• **Items from a dataset**:
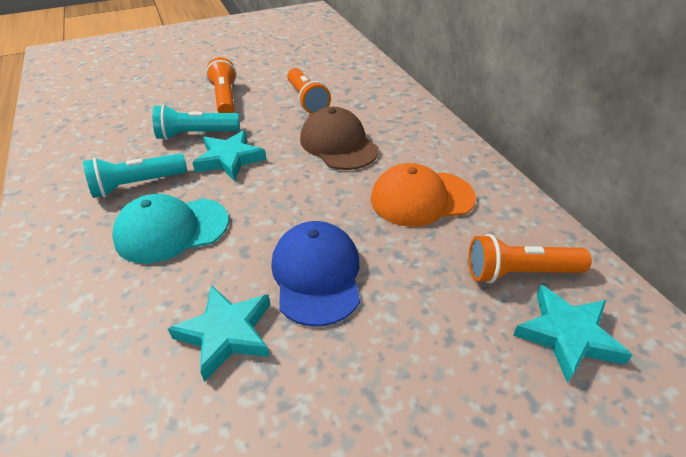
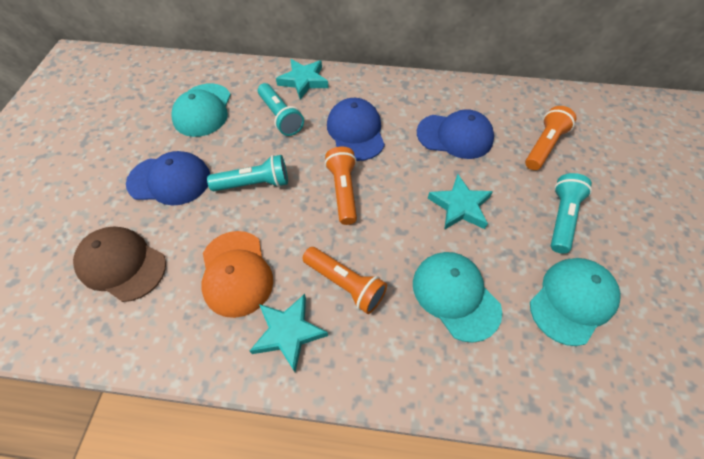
blue cap: [271,221,360,326] = 1 -> [126,151,210,206] [327,98,385,161] [417,109,494,159] = 3
turquoise cap: [112,194,229,264] = 1 -> [171,83,231,137] [413,252,502,343] [530,258,621,346] = 3
turquoise flashlight: [83,153,187,198] [152,104,240,140] = 2 -> [207,155,288,191] [258,83,304,136] [551,173,592,254] = 3

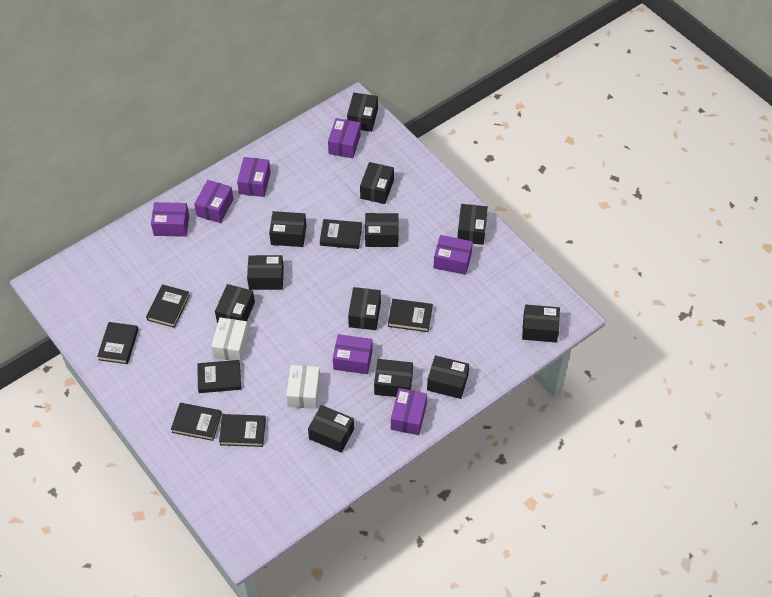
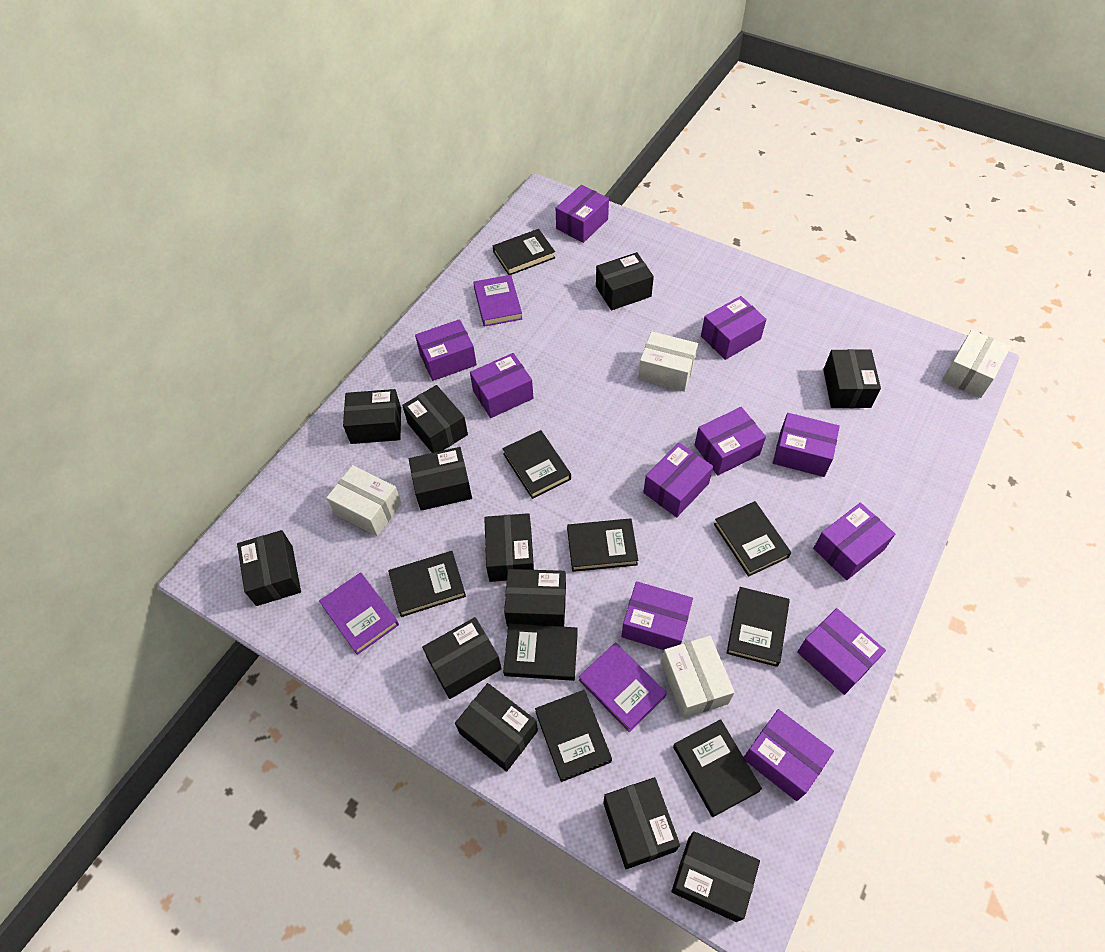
black book: [97,322,139,364] [146,284,190,328] [171,403,222,441] [197,360,241,393] [219,414,266,447] [320,219,362,249] [388,299,433,332] = 7 -> [388,551,466,617] [493,229,555,275] [502,430,571,499] [503,623,578,681] [535,690,612,782] [567,518,638,572] [673,719,762,817] [714,501,791,577] [727,587,790,667] = 9
purple book: none = 0 -> [319,572,399,655] [473,275,522,327] [579,642,667,732] = 3
purple box: [151,202,189,237] [194,180,233,223] [237,157,271,197] [328,118,361,158] [333,334,373,374] [391,388,427,435] [434,235,473,275] = 7 -> [415,319,477,381] [470,353,533,418] [556,185,609,243] [621,581,693,650] [643,443,713,517] [694,407,766,476] [701,296,767,360] [744,709,834,801] [773,413,840,477] [797,608,886,695] [813,502,895,580] = 11
white box: [211,317,249,362] [286,365,320,409] = 2 -> [326,465,402,536] [638,332,698,392] [661,636,735,718] [942,330,1011,398] = 4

• **TASK REQUIREMENTS**:
Except for the pictures, write the data out exactly.

• **RESULT BELOW**:
blue cap: [271,221,360,326] = 1 -> [126,151,210,206] [327,98,385,161] [417,109,494,159] = 3
turquoise cap: [112,194,229,264] = 1 -> [171,83,231,137] [413,252,502,343] [530,258,621,346] = 3
turquoise flashlight: [83,153,187,198] [152,104,240,140] = 2 -> [207,155,288,191] [258,83,304,136] [551,173,592,254] = 3

black book: [97,322,139,364] [146,284,190,328] [171,403,222,441] [197,360,241,393] [219,414,266,447] [320,219,362,249] [388,299,433,332] = 7 -> [388,551,466,617] [493,229,555,275] [502,430,571,499] [503,623,578,681] [535,690,612,782] [567,518,638,572] [673,719,762,817] [714,501,791,577] [727,587,790,667] = 9
purple book: none = 0 -> [319,572,399,655] [473,275,522,327] [579,642,667,732] = 3
purple box: [151,202,189,237] [194,180,233,223] [237,157,271,197] [328,118,361,158] [333,334,373,374] [391,388,427,435] [434,235,473,275] = 7 -> [415,319,477,381] [470,353,533,418] [556,185,609,243] [621,581,693,650] [643,443,713,517] [694,407,766,476] [701,296,767,360] [744,709,834,801] [773,413,840,477] [797,608,886,695] [813,502,895,580] = 11
white box: [211,317,249,362] [286,365,320,409] = 2 -> [326,465,402,536] [638,332,698,392] [661,636,735,718] [942,330,1011,398] = 4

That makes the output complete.